__Task to complete__.
Pick out every line in the items below that contains the string "tuplet", and copy those lines. Letter case counts.

━━━━━━━━━━━━━━━━

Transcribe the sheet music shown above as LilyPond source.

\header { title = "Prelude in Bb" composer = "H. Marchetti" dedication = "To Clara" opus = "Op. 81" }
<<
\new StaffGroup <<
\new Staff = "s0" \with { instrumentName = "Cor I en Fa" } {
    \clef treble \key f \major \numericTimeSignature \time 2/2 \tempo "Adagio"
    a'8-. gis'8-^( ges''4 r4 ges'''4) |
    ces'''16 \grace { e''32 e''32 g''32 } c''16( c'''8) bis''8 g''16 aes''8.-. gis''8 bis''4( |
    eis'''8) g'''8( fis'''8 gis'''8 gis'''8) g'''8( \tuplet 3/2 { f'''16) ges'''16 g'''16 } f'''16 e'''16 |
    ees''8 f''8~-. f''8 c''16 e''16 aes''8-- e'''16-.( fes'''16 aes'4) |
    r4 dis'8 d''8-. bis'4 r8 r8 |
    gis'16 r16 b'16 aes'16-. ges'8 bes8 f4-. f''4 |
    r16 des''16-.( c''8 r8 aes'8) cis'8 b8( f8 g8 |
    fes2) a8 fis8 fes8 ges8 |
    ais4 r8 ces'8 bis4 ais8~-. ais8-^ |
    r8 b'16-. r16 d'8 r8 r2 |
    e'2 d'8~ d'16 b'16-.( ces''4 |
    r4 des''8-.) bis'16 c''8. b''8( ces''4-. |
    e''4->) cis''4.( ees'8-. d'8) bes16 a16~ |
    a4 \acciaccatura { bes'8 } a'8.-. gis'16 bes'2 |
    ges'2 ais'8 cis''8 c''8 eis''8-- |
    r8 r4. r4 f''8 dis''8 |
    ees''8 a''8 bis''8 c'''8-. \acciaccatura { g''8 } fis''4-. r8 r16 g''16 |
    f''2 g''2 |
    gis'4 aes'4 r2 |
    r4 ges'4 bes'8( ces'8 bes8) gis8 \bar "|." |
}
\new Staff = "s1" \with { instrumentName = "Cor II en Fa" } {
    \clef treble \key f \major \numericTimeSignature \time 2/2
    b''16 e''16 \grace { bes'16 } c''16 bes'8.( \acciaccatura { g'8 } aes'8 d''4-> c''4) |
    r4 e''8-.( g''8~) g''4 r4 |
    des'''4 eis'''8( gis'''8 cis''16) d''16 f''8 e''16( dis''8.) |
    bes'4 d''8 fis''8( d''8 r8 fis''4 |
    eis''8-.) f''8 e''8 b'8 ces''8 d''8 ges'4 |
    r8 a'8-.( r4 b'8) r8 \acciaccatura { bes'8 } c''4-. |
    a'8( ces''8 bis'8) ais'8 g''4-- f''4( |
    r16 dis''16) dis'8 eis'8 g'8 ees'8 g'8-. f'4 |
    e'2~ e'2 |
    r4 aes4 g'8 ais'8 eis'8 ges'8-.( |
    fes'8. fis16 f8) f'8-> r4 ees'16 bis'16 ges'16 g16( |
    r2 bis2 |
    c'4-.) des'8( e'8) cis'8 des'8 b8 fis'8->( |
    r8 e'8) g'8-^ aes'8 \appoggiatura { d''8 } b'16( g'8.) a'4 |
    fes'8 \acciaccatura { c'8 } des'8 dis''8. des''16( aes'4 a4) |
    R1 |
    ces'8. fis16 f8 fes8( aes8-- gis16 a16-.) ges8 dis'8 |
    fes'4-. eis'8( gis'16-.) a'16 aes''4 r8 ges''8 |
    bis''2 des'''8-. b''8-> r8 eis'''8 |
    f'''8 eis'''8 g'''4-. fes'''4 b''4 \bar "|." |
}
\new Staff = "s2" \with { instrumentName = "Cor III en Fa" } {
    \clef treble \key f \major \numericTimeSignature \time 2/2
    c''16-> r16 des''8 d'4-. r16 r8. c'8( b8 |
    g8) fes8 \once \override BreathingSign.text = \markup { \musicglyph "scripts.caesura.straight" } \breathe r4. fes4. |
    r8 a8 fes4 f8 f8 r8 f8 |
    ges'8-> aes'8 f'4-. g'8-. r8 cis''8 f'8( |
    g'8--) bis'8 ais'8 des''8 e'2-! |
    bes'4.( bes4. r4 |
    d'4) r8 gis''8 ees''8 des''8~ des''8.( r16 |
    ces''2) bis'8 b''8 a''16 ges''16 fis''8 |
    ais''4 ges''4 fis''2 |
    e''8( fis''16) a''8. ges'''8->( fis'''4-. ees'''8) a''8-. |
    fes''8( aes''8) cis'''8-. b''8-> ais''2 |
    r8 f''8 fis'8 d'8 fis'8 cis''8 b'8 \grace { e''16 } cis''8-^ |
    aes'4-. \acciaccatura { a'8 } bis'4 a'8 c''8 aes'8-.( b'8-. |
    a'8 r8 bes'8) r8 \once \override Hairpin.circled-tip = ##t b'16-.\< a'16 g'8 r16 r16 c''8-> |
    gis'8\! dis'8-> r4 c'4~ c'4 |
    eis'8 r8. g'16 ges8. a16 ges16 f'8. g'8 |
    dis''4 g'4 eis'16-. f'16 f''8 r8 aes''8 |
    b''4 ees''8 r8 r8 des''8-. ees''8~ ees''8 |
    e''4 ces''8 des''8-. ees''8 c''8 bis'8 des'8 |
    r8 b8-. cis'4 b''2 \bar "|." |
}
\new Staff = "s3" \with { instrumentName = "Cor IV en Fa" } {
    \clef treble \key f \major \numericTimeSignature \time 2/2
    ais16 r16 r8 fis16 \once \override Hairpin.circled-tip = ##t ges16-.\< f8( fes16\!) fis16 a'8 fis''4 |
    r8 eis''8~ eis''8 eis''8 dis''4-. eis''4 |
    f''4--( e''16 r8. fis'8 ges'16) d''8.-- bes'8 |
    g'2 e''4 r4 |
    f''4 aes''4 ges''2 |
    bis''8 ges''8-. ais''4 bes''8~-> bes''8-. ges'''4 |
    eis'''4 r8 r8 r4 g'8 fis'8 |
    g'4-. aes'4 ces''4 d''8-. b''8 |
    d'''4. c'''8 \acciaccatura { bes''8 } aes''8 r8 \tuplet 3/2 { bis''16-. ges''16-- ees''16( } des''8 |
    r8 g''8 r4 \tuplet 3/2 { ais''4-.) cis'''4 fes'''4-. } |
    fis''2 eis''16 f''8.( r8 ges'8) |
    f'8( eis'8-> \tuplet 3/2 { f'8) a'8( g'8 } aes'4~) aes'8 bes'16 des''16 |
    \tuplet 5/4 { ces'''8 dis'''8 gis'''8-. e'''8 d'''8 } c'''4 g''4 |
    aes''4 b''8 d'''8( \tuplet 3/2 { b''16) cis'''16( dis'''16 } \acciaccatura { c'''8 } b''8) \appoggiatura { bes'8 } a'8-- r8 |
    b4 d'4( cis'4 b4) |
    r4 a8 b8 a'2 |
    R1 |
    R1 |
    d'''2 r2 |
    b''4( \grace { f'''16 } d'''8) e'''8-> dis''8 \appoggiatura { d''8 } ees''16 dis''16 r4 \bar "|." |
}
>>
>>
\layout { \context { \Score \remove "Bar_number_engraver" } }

━━━━━━━━━━━━━━━━

__Task response__.
    eis'''8) g'''8( fis'''8 gis'''8 gis'''8) g'''8( \tuplet 3/2 { f'''16) ges'''16 g'''16 } f'''16 e'''16 |
    d'''4. c'''8 \acciaccatura { bes''8 } aes''8 r8 \tuplet 3/2 { bis''16-. ges''16-- ees''16( } des''8 |
    r8 g''8 r4 \tuplet 3/2 { ais''4-.) cis'''4 fes'''4-. } |
    f'8( eis'8-> \tuplet 3/2 { f'8) a'8( g'8 } aes'4~) aes'8 bes'16 des''16 |
    \tuplet 5/4 { ces'''8 dis'''8 gis'''8-. e'''8 d'''8 } c'''4 g''4 |
    aes''4 b''8 d'''8( \tuplet 3/2 { b''16) cis'''16( dis'''16 } \acciaccatura { c'''8 } b''8) \appoggiatura { bes'8 } a'8-- r8 |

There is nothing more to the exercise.